## WHAT THE TASK REQUIRES
Copy the lines below exactly. No picture goes into the copy.

Object correspondence data:
--- START ---

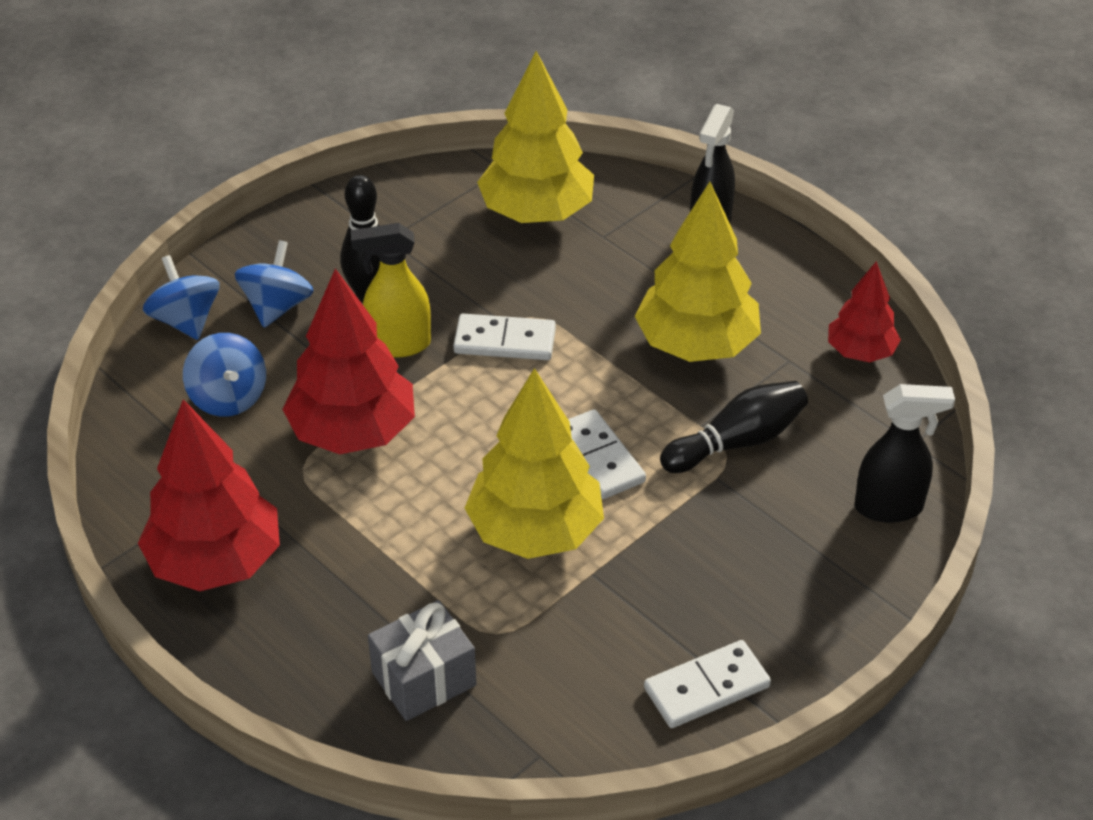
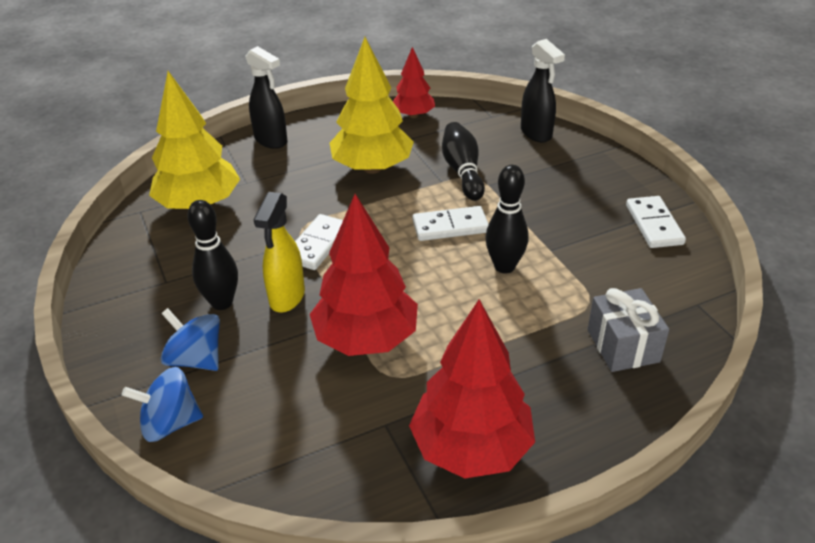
camera: 70 degrees left, 5 degrees down
(228, 397) = (285, 409): blue spinning top -> none
(535, 531) = (504, 266): yellow tree -> black bowling pin
(889, 507) = (536, 134): black spray bottle -> black spray bottle turned 135 degrees clockwise

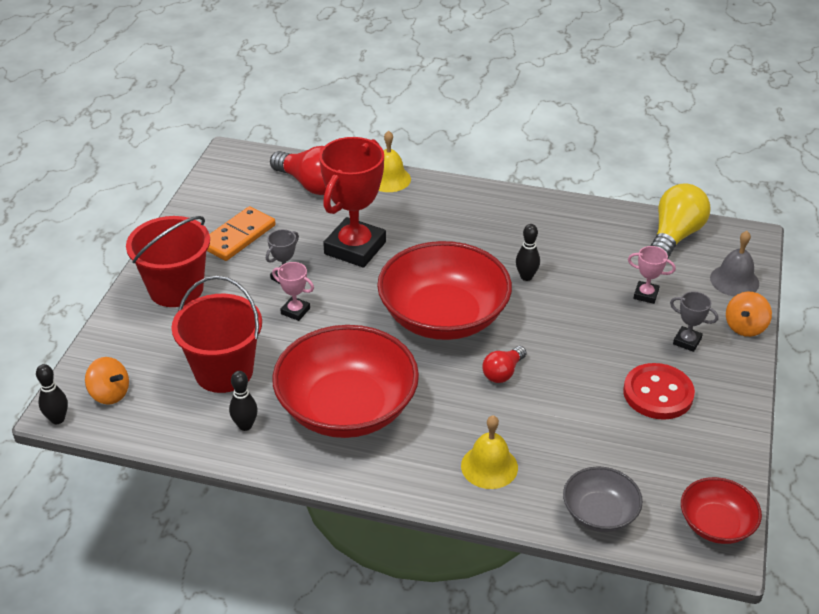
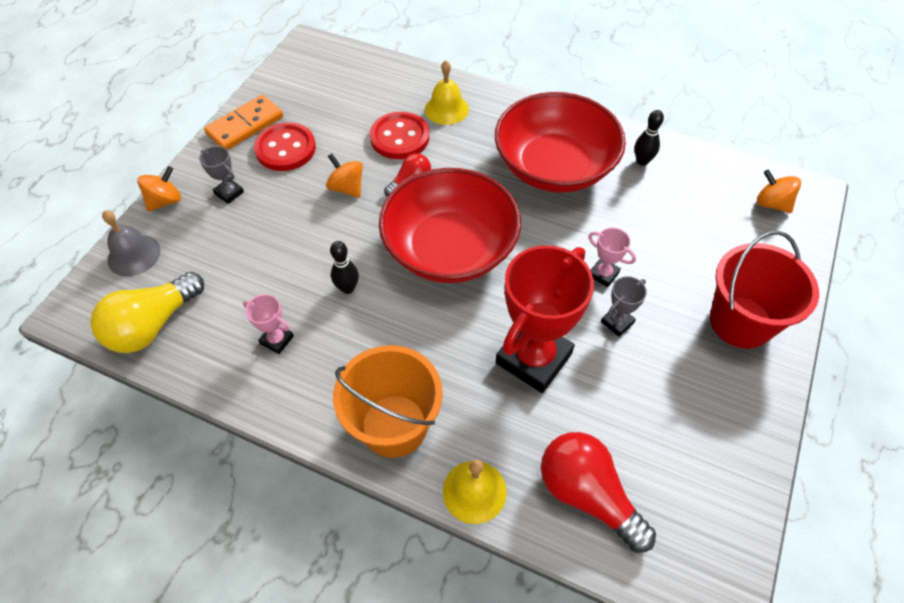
camera: 170 degrees left, 15 degrees up
(57, 419) = (810, 185): black bowling pin -> none
(224, 371) = (669, 213): red bucket -> none
(238, 236) = (681, 399): orange domino -> orange domino (245, 125)
(454, 202) = (394, 425): none -> orange bucket
(533, 422) = (400, 137): none -> red button
(568, 360) = (347, 188): none -> orange spinning top
(599, 513) = (378, 72): grey bowl -> none
(645, 295) = (235, 249): pink trophy -> pink trophy (277, 340)
(716, 524) = (302, 57): red bowl -> none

--- END ---

## EXERCISE SOLUTION
camera: 70 degrees left, 5 degrees down
(228, 397) = (285, 409): blue spinning top -> none
(535, 531) = (504, 266): yellow tree -> black bowling pin
(889, 507) = (536, 134): black spray bottle -> black spray bottle turned 135 degrees clockwise

camera: 170 degrees left, 15 degrees up
(57, 419) = (810, 185): black bowling pin -> none
(224, 371) = (669, 213): red bucket -> none
(238, 236) = (681, 399): orange domino -> orange domino (245, 125)
(454, 202) = (394, 425): none -> orange bucket
(533, 422) = (400, 137): none -> red button
(568, 360) = (347, 188): none -> orange spinning top
(599, 513) = (378, 72): grey bowl -> none
(645, 295) = (235, 249): pink trophy -> pink trophy (277, 340)
(716, 524) = (302, 57): red bowl -> none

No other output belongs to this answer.